What must be handed in is the entire listing, exactly as written, with no pictures.

*** THE DATA Section Begins ***

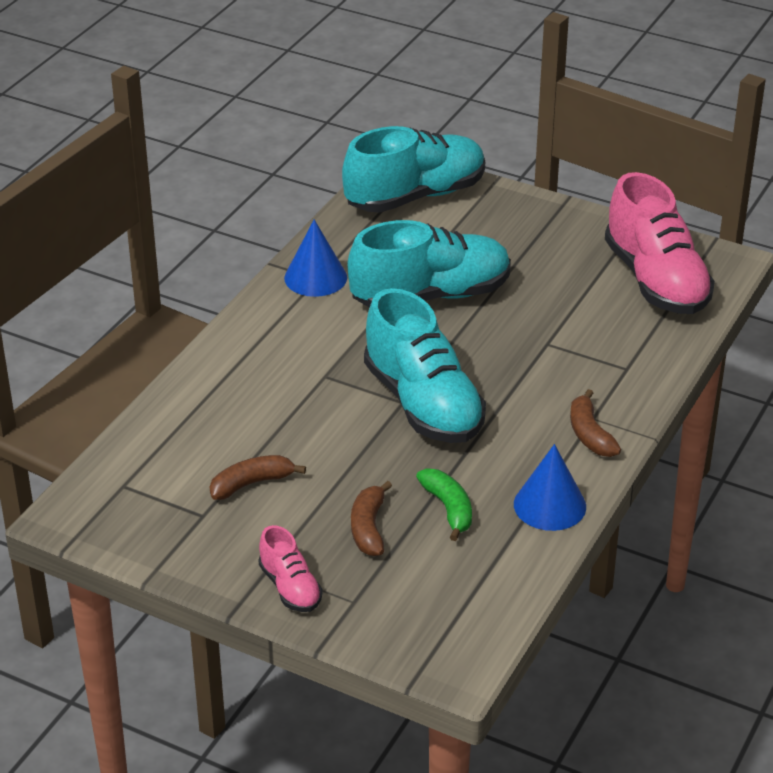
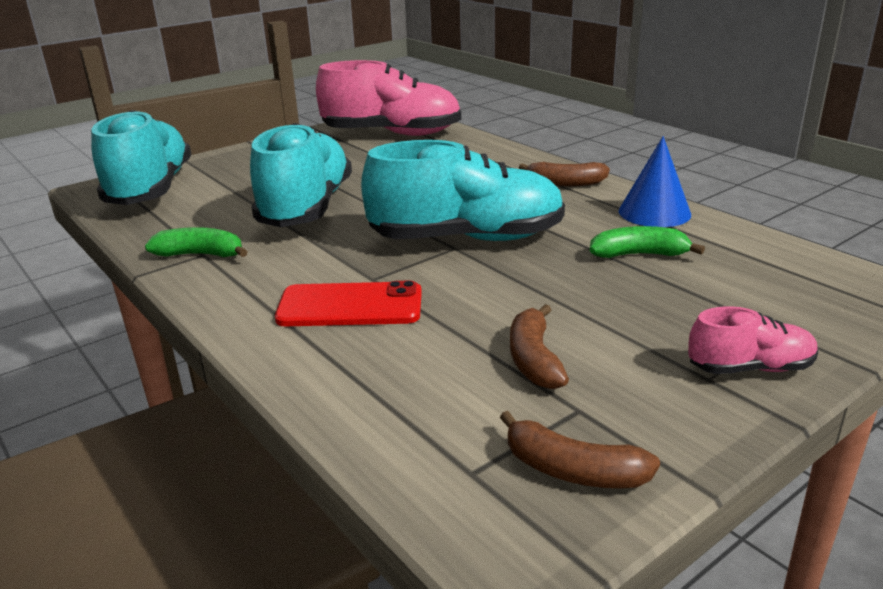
camera: 65 degrees left, 10 degrees down
(278, 379) = (350, 306): none -> red phone
(315, 277) = (201, 254): blue cone -> green banana
(369, 528) = (653, 300): brown banana -> brown banana (573, 470)

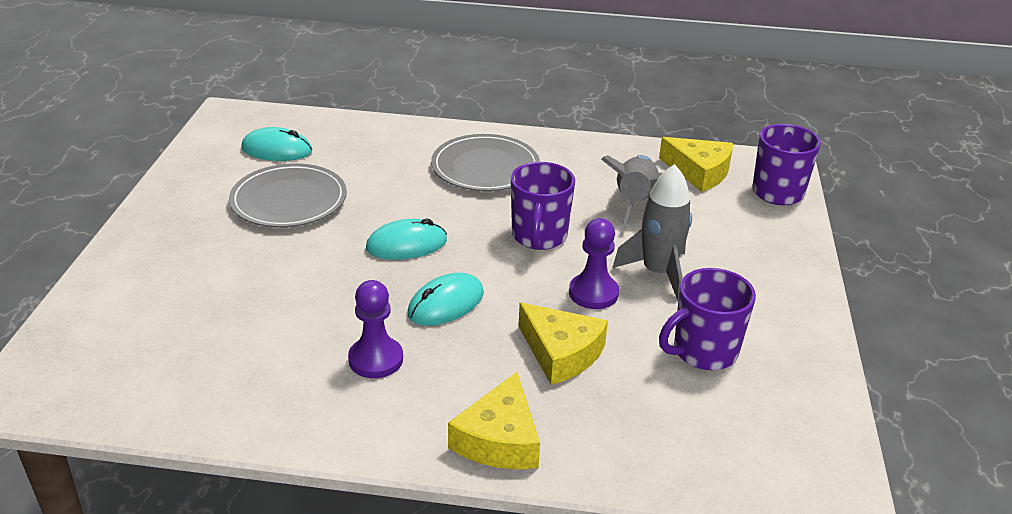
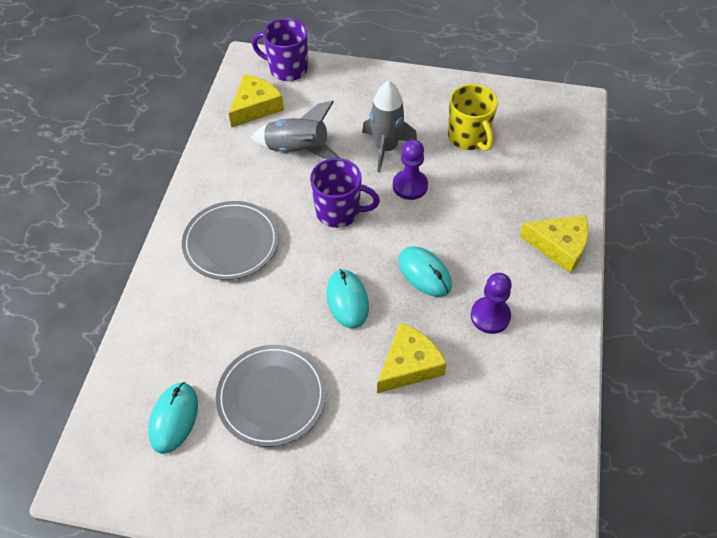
camera: 85 degrees left, 20 degrees up
(561, 353) = (475, 209): yellow cheese -> yellow cheese (409, 365)
(703, 352) = (468, 137): purple mug -> yellow mug

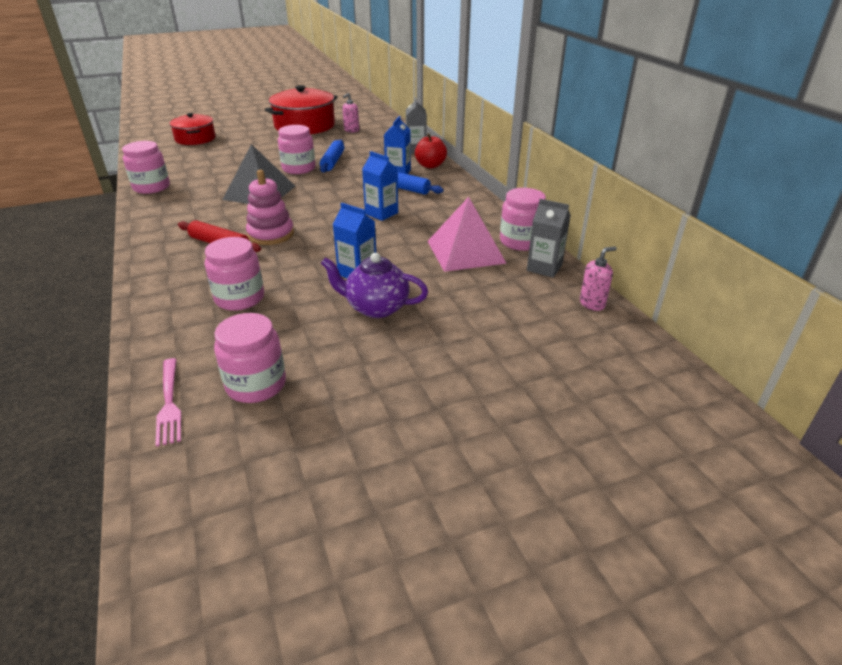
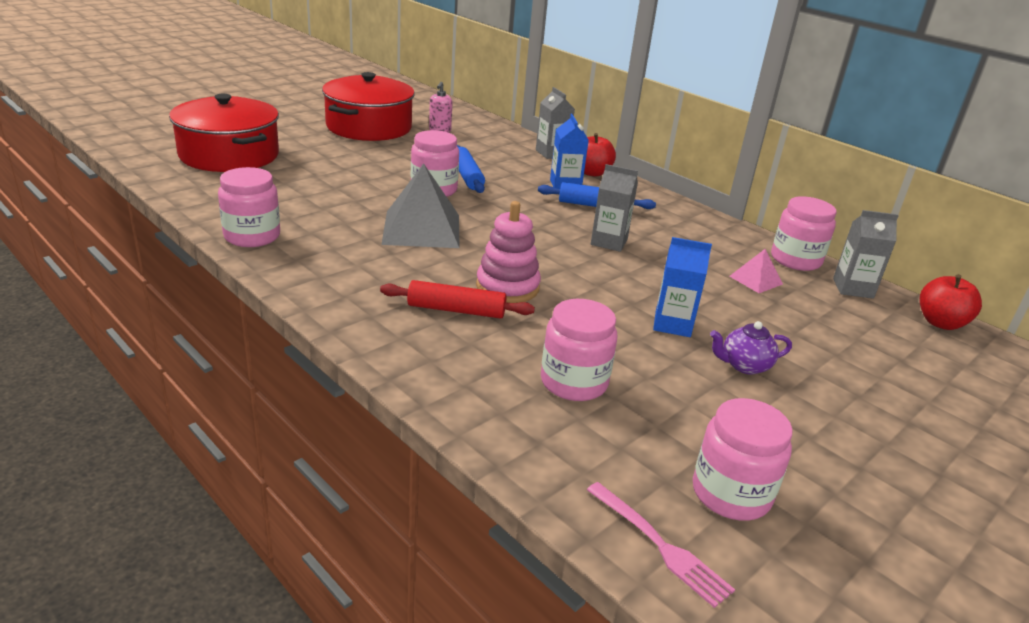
camera: 25 degrees left, 5 degrees down
(195, 139) = (229, 155): red pot -> red pot, size x1.62
(376, 307) = (744, 365): purple teapot -> purple teapot, size x0.66
(381, 213) = (609, 242): blue carton -> grey carton
(465, 252) = (756, 280): pink pyramid -> pink pyramid, size x0.49
(592, 304) = (940, 323): pink soap dispenser -> red apple

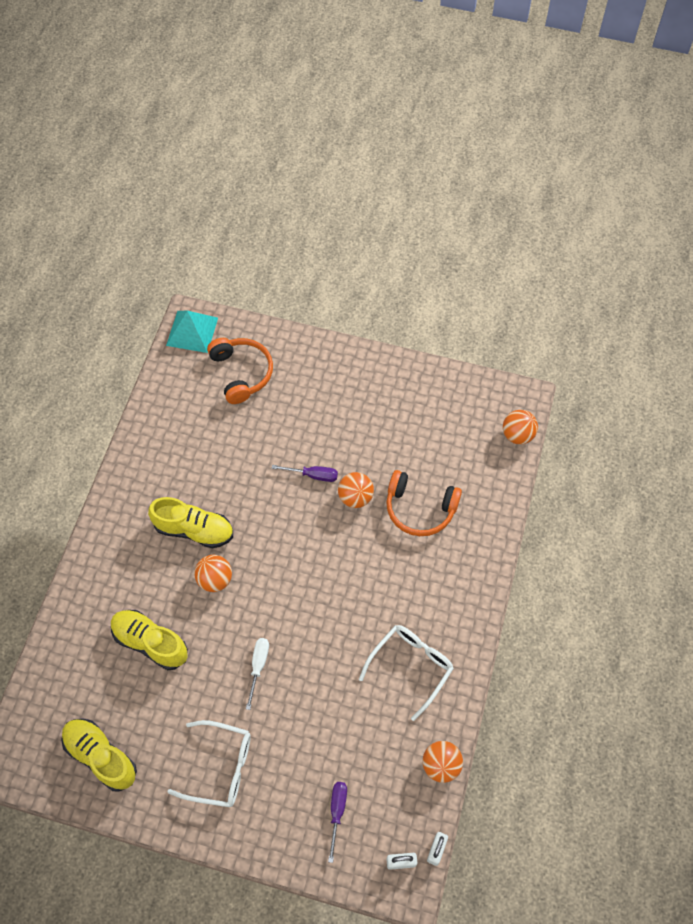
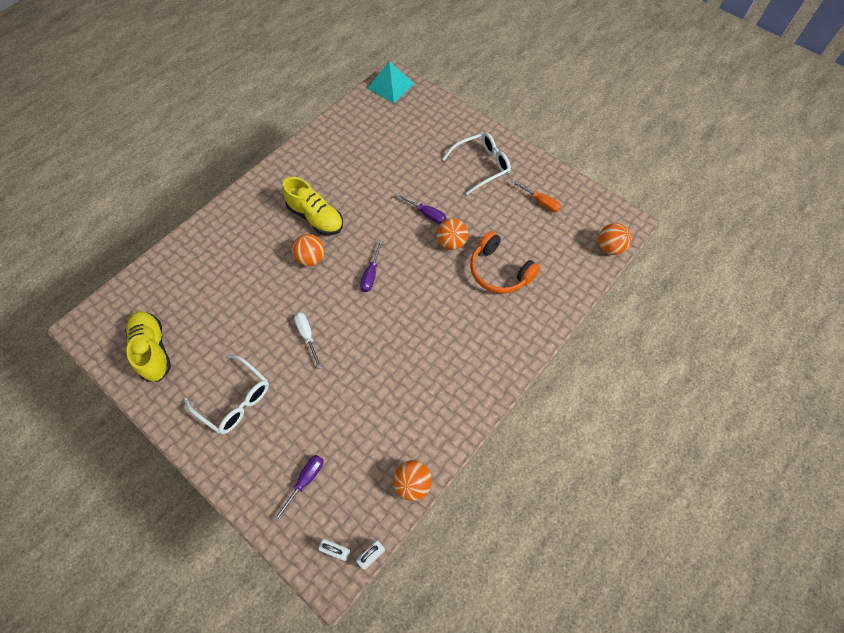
camera: 25 degrees right, 0 degrees up
(150, 642) = (238, 283): yellow shoe -> none
(242, 373) = (411, 125): orange headphones -> none
(258, 666) = (307, 336): white screwdriver -> white screwdriver turned 60 degrees counterclockwise
(289, 569) = (371, 274): none -> purple screwdriver
(411, 667) = (429, 390): white glasses -> white glasses (481, 166)
(425, 411) = (540, 202): none -> orange screwdriver

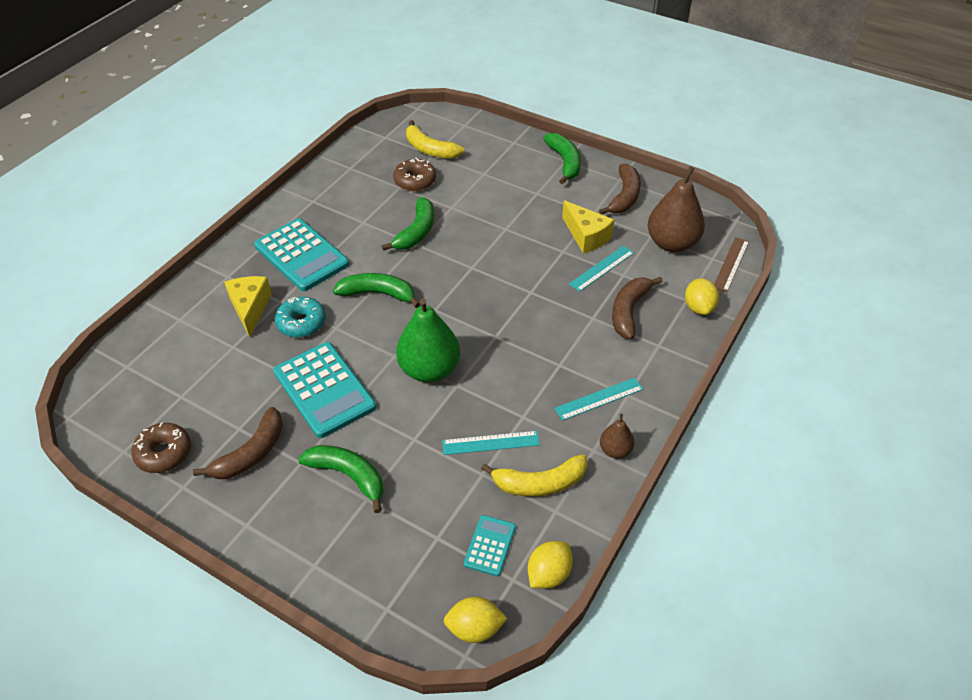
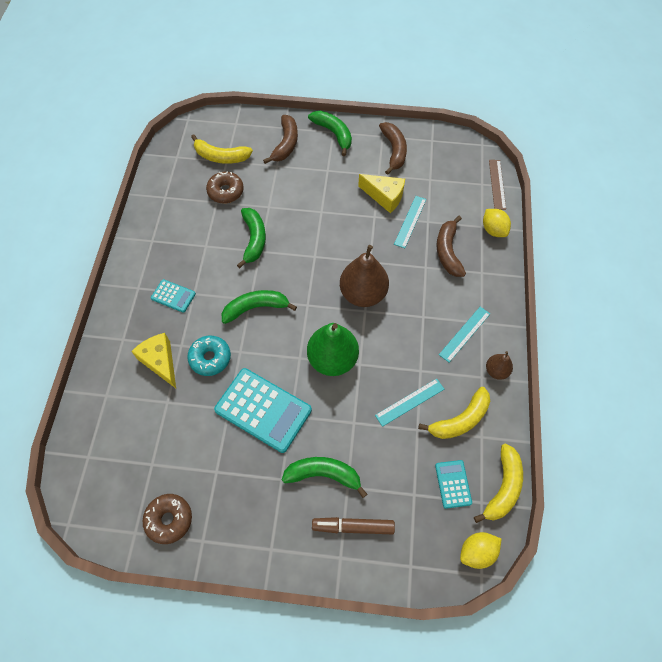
camera: 25 degrees left, 15 degrees up
(251, 453) = (239, 489): brown banana -> brown banana (286, 144)
(301, 255) = (173, 296): turquoise calculator -> turquoise calculator, size x0.50
(347, 540) = (353, 526): none -> brown marker
(548, 574) = (502, 487): yellow lemon -> yellow banana
(672, 243) = (448, 181): brown pear -> brown pear (363, 294)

*** THE DATA Section Ends ***

* [ANSWER AREA]:
camera: 65 degrees left, 10 degrees down
(278, 379) = (350, 306): none -> red phone
(315, 277) = (201, 254): blue cone -> green banana
(369, 528) = (653, 300): brown banana -> brown banana (573, 470)

camera: 85 degrees left, 20 degrees up
(561, 353) = (475, 209): yellow cheese -> yellow cheese (409, 365)
(703, 352) = (468, 137): purple mug -> yellow mug

camera: 25 degrees left, 5 degrees down
(195, 139) = (229, 155): red pot -> red pot, size x1.62
(376, 307) = (744, 365): purple teapot -> purple teapot, size x0.66
(381, 213) = (609, 242): blue carton -> grey carton
(465, 252) = (756, 280): pink pyramid -> pink pyramid, size x0.49
(592, 304) = (940, 323): pink soap dispenser -> red apple

camera: 25 degrees right, 0 degrees up
(150, 642) = (238, 283): yellow shoe -> none
(242, 373) = (411, 125): orange headphones -> none
(258, 666) = (307, 336): white screwdriver -> white screwdriver turned 60 degrees counterclockwise
(289, 569) = (371, 274): none -> purple screwdriver
(411, 667) = (429, 390): white glasses -> white glasses (481, 166)
(425, 411) = (540, 202): none -> orange screwdriver

camera: 25 degrees left, 15 degrees up
(251, 453) = (239, 489): brown banana -> brown banana (286, 144)
(301, 255) = (173, 296): turquoise calculator -> turquoise calculator, size x0.50
(347, 540) = (353, 526): none -> brown marker
(548, 574) = (502, 487): yellow lemon -> yellow banana
(672, 243) = (448, 181): brown pear -> brown pear (363, 294)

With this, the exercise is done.